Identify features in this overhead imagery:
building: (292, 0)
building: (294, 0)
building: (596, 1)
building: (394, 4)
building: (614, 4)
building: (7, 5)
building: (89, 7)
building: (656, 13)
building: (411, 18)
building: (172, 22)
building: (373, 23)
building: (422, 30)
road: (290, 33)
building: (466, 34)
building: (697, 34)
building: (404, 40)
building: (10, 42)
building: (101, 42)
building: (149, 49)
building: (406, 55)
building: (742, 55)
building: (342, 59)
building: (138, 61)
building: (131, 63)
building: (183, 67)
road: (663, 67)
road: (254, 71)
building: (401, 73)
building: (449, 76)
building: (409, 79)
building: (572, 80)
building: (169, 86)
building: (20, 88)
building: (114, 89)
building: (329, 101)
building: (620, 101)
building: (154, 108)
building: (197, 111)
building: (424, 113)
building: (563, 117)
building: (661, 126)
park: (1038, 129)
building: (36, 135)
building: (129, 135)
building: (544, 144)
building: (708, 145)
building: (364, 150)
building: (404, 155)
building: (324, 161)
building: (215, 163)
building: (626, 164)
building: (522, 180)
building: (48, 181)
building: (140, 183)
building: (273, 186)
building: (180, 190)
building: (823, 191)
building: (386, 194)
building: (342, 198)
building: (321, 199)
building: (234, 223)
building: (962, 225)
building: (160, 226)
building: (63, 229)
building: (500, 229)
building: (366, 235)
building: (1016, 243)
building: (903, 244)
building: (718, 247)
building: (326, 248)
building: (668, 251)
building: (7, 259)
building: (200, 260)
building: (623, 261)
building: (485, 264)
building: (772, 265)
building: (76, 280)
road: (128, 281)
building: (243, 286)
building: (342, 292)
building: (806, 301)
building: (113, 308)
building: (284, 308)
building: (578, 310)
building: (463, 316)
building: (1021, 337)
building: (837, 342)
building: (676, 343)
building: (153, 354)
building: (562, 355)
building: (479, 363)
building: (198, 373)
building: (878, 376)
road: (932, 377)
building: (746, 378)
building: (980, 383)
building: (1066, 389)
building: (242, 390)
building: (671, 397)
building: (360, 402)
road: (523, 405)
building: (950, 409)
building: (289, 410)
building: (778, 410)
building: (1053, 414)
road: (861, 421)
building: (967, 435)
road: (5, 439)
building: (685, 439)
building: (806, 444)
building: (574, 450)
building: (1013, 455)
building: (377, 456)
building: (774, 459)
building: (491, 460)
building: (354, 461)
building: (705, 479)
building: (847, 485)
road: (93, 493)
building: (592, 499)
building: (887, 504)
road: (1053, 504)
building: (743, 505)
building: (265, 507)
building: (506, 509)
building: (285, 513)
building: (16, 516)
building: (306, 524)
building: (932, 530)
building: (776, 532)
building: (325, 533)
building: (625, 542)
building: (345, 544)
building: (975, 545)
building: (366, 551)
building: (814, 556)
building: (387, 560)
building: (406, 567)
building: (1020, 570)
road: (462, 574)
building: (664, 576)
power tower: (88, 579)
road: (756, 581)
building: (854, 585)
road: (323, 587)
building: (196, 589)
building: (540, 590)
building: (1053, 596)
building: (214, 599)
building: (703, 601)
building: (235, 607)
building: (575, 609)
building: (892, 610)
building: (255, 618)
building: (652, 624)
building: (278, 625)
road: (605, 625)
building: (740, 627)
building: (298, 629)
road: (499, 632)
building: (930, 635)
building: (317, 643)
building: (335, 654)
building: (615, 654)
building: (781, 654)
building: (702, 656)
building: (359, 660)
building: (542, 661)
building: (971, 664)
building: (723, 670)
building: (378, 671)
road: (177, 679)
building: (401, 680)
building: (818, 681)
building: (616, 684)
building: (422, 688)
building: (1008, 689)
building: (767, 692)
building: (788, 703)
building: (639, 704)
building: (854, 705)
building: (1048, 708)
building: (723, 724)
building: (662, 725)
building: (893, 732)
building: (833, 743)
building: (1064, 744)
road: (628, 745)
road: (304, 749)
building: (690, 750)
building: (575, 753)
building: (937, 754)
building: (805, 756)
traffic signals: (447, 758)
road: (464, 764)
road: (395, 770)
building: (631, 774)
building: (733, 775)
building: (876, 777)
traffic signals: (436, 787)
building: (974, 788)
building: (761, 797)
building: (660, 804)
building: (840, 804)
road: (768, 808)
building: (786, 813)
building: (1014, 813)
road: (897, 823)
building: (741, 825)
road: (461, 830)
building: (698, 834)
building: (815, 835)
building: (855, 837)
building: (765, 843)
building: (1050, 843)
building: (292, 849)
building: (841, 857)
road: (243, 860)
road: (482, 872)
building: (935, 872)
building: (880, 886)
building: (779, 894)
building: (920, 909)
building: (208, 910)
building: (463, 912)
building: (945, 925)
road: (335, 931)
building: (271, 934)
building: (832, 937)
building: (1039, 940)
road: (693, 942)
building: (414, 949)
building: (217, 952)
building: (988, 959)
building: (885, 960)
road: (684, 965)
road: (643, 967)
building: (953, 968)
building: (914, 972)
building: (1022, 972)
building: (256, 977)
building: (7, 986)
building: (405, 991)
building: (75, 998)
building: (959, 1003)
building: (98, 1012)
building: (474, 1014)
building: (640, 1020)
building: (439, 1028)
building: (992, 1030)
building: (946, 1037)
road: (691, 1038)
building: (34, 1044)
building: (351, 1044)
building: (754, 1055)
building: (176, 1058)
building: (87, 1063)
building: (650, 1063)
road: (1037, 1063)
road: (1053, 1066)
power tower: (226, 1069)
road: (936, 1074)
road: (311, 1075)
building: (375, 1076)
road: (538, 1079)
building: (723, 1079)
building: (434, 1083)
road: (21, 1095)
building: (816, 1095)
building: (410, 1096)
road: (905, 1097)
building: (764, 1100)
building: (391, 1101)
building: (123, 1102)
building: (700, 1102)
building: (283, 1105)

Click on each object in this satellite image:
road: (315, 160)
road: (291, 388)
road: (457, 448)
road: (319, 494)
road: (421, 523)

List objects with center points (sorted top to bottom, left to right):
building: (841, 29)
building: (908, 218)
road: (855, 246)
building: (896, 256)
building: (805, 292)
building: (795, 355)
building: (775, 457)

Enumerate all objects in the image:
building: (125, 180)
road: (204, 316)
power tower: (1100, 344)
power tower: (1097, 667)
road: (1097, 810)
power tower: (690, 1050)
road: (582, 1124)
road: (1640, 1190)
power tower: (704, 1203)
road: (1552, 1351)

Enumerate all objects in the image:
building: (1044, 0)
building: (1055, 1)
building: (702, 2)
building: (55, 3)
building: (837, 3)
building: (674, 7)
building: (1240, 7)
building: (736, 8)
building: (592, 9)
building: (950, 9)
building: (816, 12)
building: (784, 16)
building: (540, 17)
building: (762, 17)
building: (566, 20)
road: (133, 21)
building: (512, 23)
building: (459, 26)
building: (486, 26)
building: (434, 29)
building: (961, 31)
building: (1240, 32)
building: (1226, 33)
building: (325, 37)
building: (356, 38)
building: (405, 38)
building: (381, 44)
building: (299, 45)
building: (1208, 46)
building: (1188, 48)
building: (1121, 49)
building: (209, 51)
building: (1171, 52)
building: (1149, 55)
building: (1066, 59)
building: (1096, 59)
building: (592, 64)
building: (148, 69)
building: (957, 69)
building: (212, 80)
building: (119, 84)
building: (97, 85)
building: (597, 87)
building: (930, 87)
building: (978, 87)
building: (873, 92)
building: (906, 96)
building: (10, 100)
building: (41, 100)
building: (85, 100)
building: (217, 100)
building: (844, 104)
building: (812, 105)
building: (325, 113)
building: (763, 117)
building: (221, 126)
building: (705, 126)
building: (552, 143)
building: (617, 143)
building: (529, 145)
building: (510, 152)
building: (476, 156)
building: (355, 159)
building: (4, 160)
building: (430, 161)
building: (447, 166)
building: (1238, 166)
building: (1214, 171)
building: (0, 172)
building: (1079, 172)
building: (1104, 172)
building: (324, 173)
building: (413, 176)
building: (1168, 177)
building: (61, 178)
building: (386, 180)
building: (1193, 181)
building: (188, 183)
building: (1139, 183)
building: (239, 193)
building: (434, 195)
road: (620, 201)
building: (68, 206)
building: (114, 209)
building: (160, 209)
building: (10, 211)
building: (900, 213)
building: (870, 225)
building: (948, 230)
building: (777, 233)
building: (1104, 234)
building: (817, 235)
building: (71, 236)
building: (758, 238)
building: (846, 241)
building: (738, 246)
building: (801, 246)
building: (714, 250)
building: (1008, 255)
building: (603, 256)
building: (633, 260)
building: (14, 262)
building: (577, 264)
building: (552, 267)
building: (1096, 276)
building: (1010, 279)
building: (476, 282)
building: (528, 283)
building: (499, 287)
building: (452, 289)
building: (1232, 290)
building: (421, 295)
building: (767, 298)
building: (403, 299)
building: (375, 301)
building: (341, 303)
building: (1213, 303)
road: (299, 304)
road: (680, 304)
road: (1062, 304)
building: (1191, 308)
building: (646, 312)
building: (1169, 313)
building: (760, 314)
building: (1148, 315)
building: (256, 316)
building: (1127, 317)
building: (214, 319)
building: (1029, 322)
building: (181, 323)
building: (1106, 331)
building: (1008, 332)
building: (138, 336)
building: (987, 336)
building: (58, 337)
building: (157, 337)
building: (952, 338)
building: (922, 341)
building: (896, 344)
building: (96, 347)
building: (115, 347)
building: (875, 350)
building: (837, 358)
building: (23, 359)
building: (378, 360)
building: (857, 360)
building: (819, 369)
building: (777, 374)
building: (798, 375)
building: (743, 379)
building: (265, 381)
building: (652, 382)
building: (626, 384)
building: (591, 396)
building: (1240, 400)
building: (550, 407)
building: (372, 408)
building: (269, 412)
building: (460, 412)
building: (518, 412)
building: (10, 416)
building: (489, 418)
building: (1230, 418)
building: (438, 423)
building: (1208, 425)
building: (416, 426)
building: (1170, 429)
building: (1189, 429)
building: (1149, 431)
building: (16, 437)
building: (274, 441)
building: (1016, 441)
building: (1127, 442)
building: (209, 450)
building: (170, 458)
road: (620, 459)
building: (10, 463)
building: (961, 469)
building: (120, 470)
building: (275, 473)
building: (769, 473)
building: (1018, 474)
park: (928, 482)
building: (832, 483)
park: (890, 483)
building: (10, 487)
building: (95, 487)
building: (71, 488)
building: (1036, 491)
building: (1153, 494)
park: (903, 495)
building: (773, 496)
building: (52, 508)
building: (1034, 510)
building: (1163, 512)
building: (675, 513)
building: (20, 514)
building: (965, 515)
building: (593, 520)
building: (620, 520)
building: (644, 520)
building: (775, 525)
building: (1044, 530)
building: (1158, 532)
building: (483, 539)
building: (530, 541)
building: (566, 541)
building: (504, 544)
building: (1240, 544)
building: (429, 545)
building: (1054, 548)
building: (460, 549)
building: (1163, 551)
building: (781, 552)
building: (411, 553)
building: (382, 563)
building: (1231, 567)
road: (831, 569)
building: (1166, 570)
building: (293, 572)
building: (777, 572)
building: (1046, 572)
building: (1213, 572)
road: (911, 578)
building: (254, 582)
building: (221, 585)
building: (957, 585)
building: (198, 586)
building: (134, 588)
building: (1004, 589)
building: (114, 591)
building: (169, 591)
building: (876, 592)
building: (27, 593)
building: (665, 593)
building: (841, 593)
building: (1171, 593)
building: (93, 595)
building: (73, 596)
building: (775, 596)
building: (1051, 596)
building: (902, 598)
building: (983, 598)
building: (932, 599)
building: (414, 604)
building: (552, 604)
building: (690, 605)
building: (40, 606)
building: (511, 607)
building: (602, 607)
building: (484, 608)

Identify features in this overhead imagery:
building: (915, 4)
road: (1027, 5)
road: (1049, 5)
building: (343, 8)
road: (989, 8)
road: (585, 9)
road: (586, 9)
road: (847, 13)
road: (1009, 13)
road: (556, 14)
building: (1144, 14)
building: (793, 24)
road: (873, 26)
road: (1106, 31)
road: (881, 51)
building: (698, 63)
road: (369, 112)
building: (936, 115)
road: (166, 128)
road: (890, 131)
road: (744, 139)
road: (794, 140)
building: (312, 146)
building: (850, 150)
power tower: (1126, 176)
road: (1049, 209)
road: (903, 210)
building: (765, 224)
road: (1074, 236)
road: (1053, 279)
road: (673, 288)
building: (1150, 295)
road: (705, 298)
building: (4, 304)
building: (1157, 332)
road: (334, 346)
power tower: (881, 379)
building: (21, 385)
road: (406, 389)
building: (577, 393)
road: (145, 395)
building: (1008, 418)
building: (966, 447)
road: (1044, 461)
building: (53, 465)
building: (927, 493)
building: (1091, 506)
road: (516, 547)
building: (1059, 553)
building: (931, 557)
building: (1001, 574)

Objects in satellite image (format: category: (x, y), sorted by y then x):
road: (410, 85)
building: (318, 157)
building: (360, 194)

TASK REQUIREMENTS: Wherever the string "park" occurs in the listing, return the line it sits on.

TASK SOLUTION:
park: (1038, 129)
park: (928, 482)
park: (890, 483)
park: (903, 495)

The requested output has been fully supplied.